(Beginning of Data supplied)

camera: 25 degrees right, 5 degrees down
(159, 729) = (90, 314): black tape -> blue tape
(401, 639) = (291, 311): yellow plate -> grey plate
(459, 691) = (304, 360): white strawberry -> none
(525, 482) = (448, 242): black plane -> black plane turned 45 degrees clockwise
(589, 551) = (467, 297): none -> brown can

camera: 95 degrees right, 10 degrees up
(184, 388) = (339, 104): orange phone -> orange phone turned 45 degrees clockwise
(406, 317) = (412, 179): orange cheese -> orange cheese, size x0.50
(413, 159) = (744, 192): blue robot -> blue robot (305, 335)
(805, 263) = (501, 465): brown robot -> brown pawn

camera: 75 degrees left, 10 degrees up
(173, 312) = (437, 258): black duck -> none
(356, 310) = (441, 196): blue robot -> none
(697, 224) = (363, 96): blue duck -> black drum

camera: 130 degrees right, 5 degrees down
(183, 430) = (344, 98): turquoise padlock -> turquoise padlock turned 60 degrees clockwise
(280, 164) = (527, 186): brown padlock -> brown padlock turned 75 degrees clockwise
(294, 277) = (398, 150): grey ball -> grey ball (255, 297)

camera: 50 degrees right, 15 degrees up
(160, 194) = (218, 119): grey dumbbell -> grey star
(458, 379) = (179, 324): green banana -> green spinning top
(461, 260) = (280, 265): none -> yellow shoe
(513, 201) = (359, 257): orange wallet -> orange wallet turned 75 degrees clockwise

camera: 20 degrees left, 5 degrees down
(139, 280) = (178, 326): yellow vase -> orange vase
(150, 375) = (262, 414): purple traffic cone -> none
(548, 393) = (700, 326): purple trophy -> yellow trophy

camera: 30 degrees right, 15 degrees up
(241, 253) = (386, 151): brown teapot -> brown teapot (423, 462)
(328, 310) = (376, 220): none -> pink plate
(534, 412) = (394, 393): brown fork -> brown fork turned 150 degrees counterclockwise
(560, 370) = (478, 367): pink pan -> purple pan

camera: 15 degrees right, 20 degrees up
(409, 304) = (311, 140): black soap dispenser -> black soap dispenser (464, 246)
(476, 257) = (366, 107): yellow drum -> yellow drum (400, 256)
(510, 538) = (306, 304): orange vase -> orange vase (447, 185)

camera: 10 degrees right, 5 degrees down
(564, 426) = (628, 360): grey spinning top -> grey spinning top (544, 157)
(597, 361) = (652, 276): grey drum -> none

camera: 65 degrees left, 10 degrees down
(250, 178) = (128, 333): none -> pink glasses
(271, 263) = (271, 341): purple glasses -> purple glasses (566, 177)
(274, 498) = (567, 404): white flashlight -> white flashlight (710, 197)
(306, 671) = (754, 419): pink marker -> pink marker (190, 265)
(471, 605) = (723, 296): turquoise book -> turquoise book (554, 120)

(End of Data supplied)

Problem requirements: An exact copy of the data is needed, running from its first line through the line that holds "camera: 95 degrees right, 10 degrees up", and nothing beyond that.

Expected answer:
camera: 25 degrees right, 5 degrees down
(159, 729) = (90, 314): black tape -> blue tape
(401, 639) = (291, 311): yellow plate -> grey plate
(459, 691) = (304, 360): white strawberry -> none
(525, 482) = (448, 242): black plane -> black plane turned 45 degrees clockwise
(589, 551) = (467, 297): none -> brown can

camera: 95 degrees right, 10 degrees up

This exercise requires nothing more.